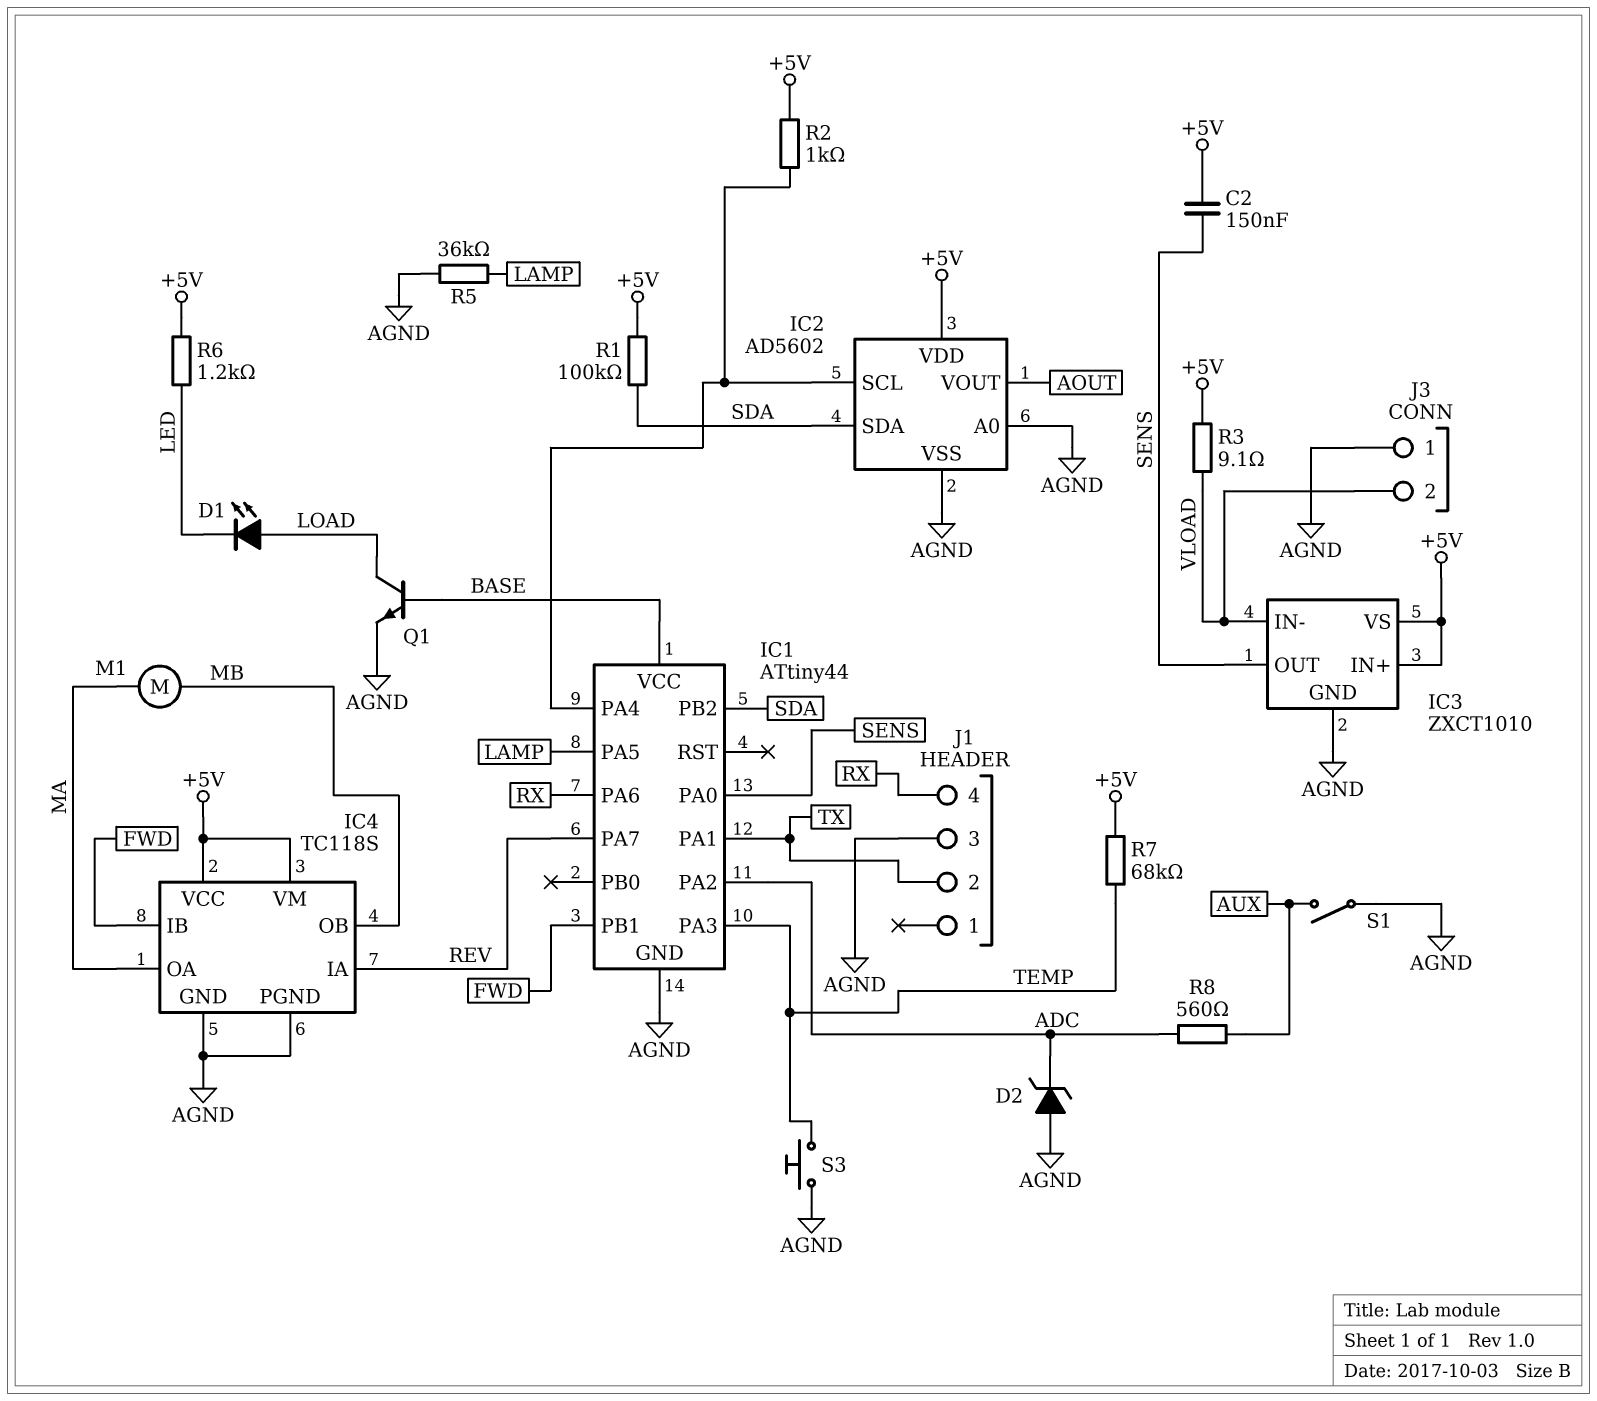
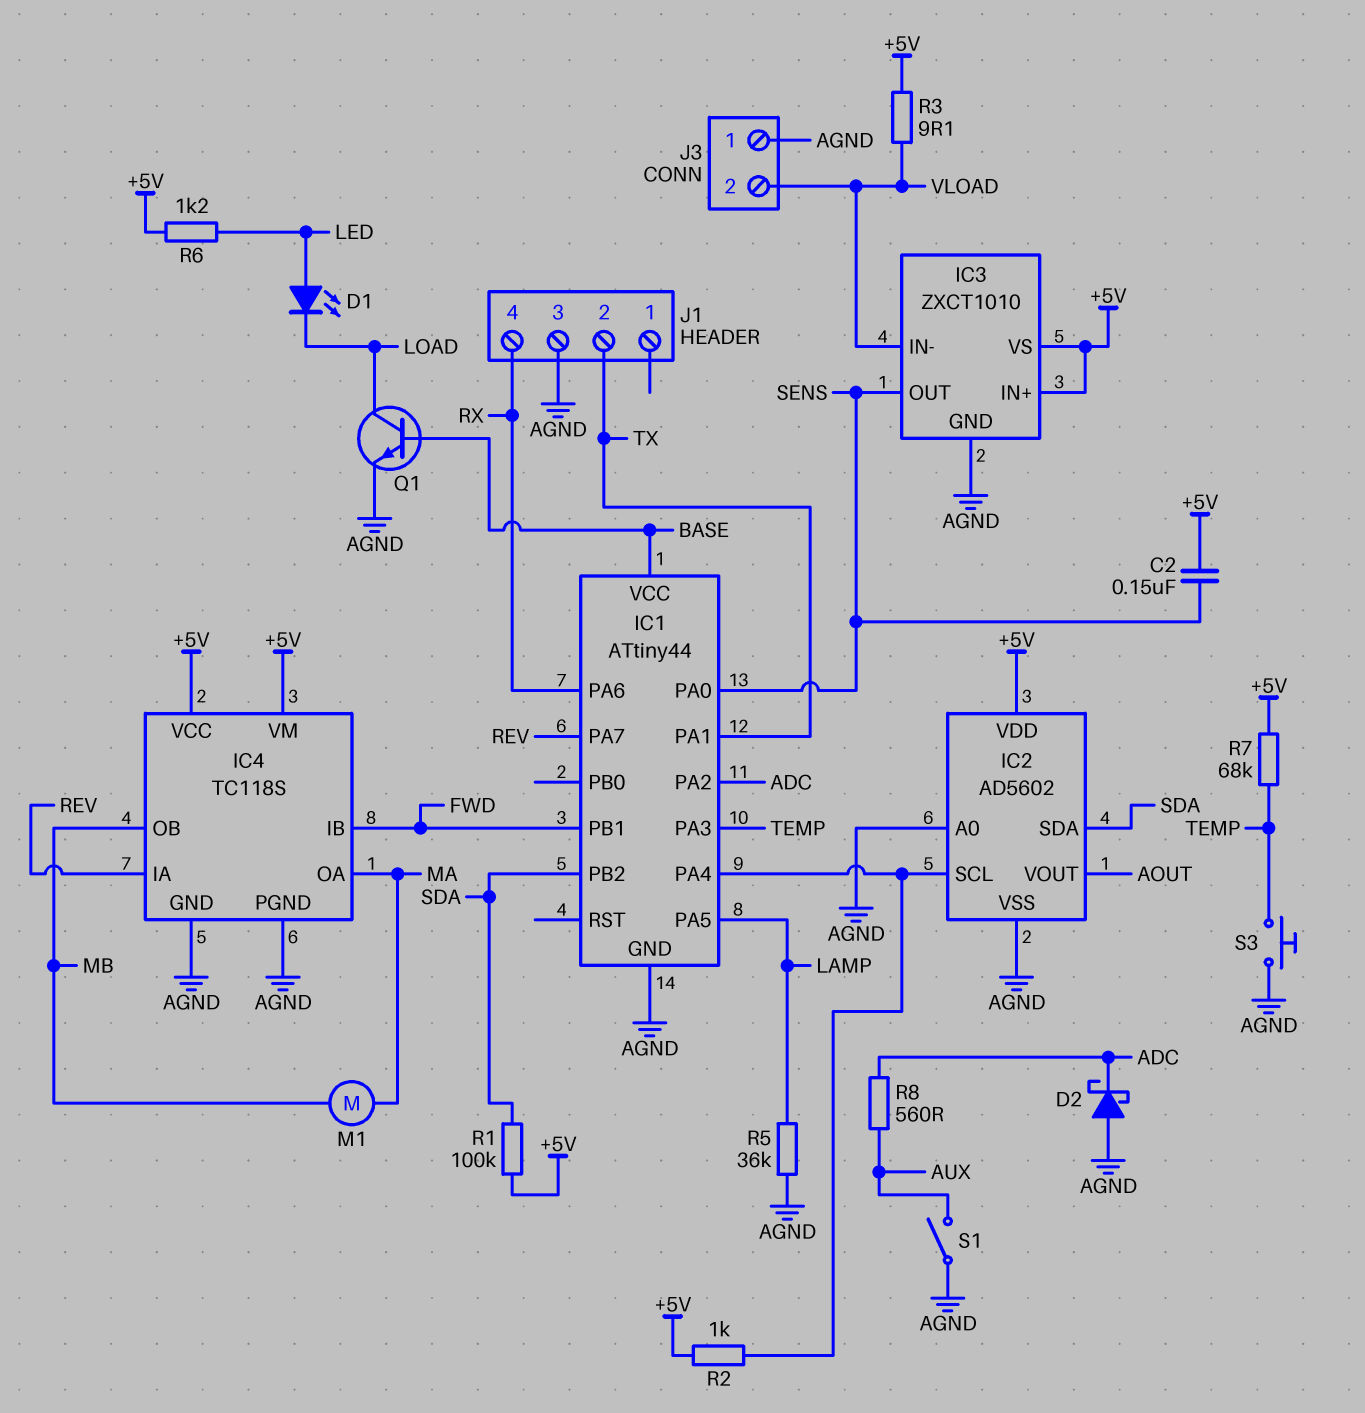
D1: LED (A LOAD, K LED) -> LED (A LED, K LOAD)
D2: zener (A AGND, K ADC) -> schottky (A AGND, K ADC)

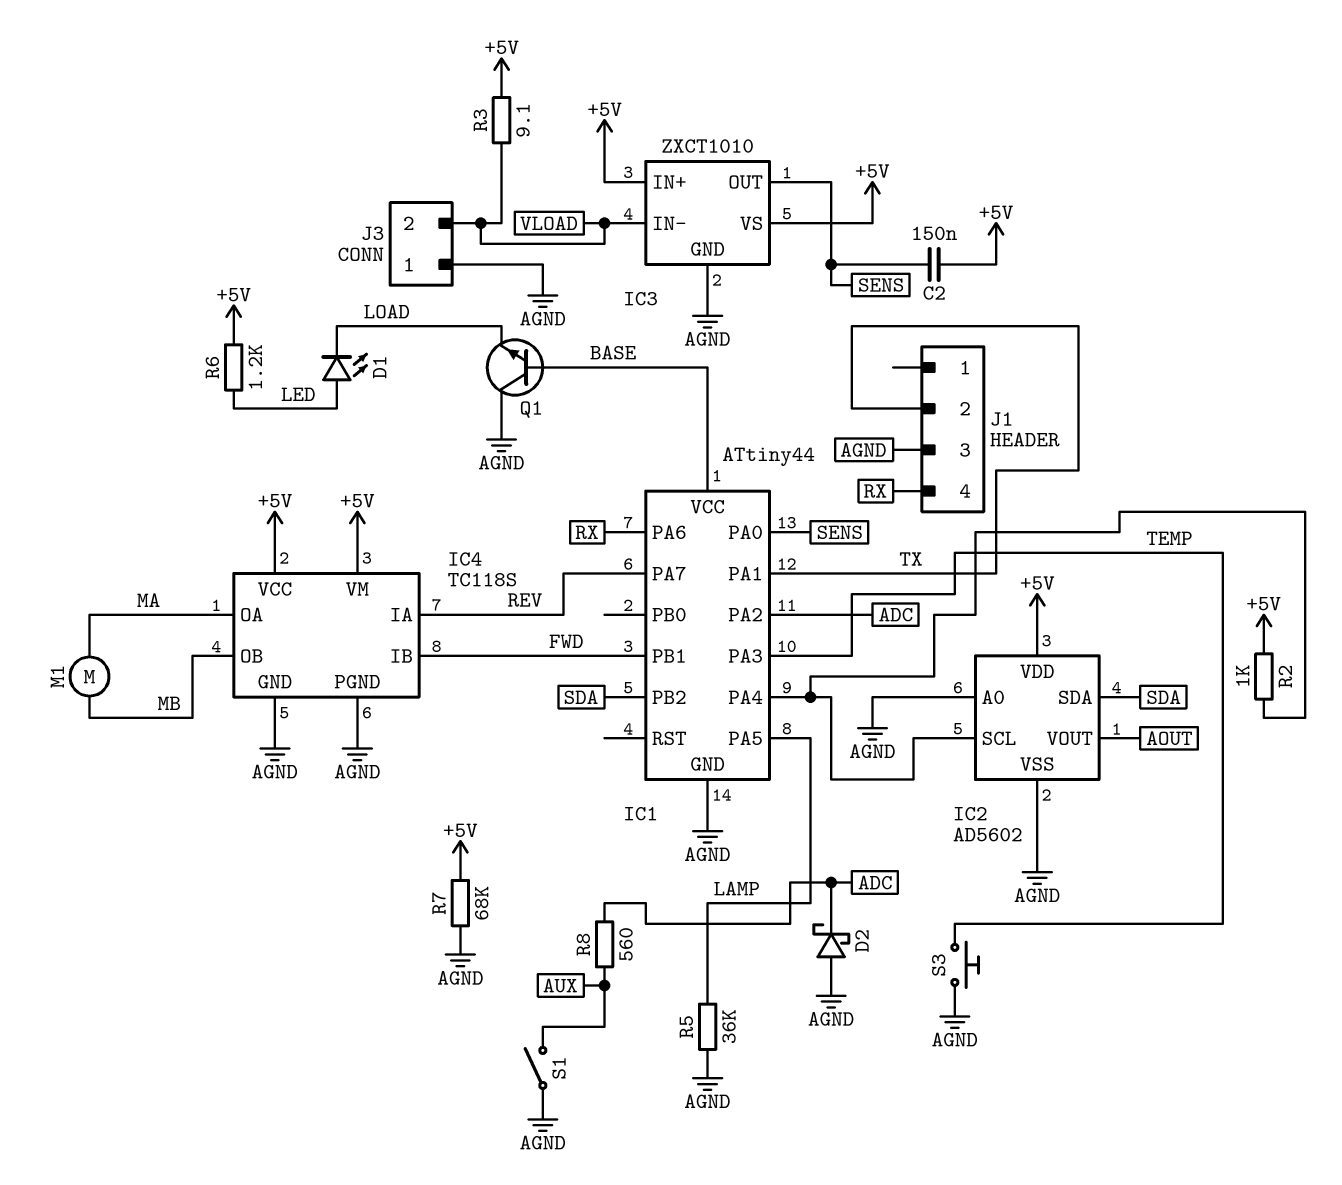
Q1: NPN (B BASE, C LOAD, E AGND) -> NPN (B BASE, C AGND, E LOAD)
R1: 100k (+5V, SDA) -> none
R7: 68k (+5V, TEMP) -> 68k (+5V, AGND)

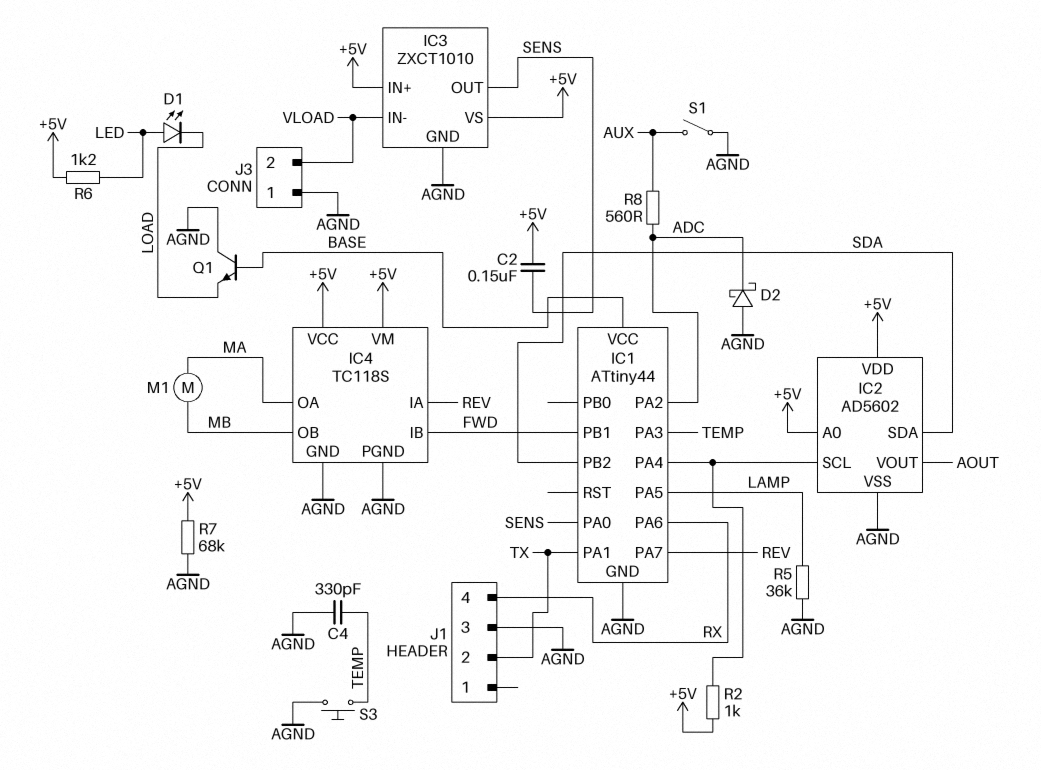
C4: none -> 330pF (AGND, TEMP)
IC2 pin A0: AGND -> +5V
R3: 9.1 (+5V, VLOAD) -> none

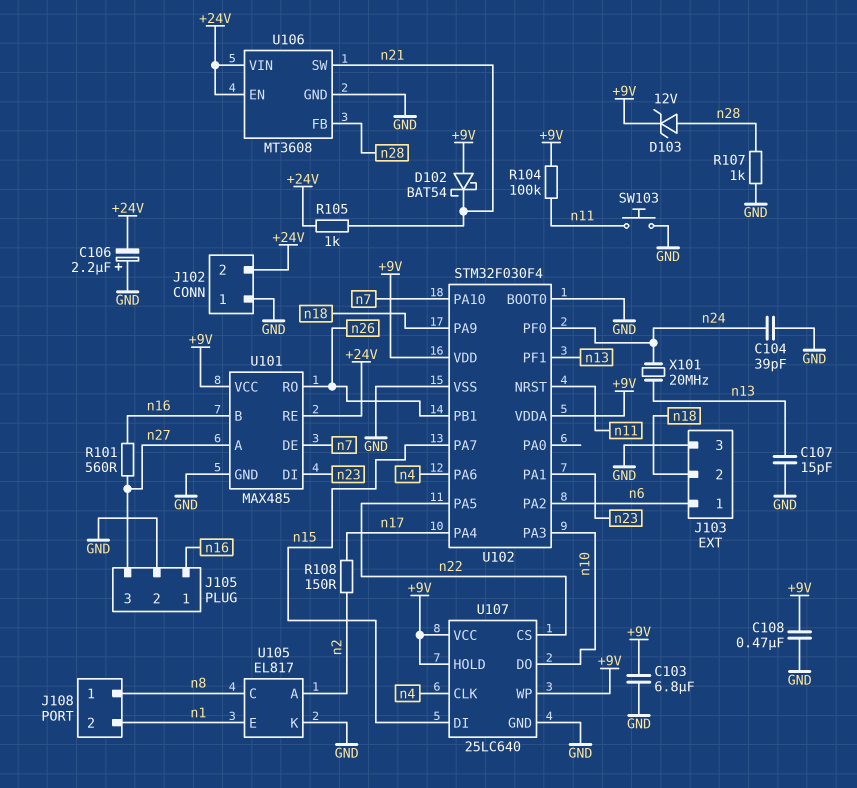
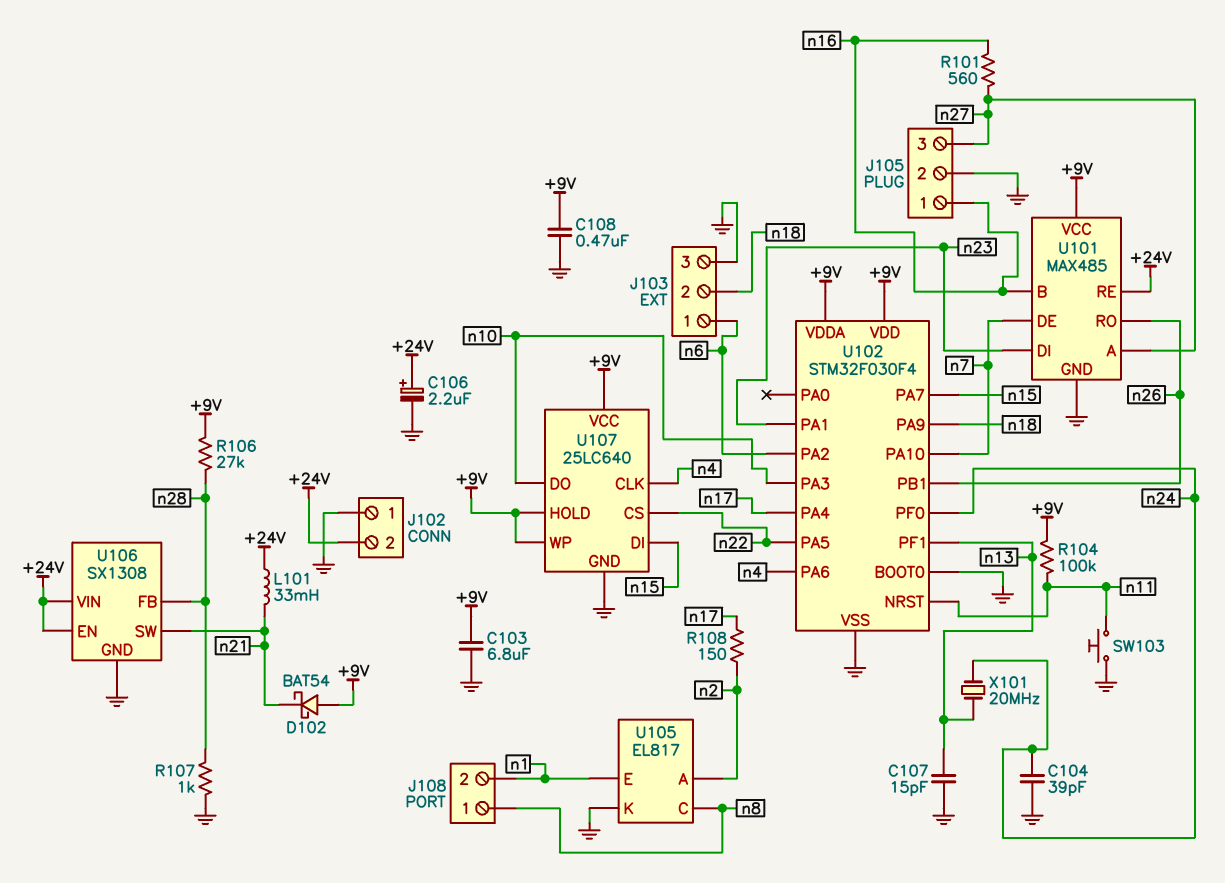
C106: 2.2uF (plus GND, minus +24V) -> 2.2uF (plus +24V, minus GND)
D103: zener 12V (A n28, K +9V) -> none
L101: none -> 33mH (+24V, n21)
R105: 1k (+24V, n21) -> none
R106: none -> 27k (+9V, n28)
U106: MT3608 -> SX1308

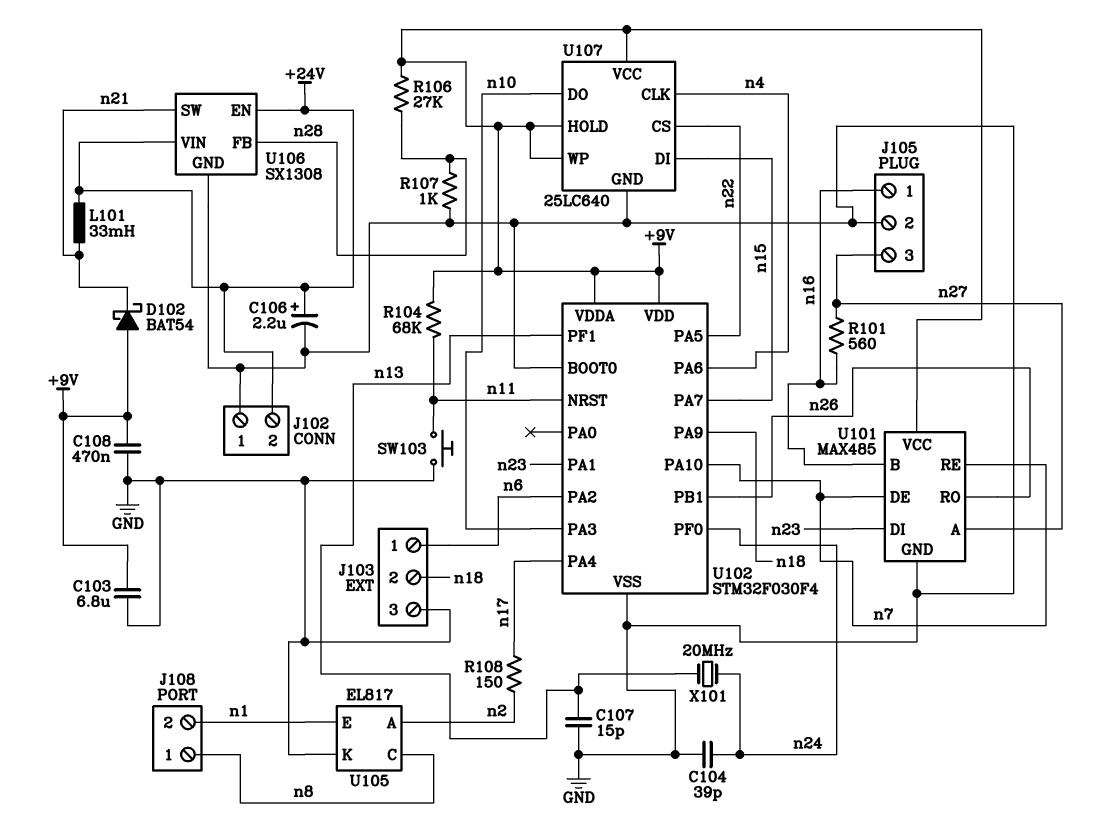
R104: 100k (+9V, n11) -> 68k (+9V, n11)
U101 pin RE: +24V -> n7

Instructions to follow:
In the entries above, identify every line with the string "zener".

Result of the task:
D2: zener (A AGND, K ADC) -> schottky (A AGND, K ADC)
D103: zener 12V (A n28, K +9V) -> none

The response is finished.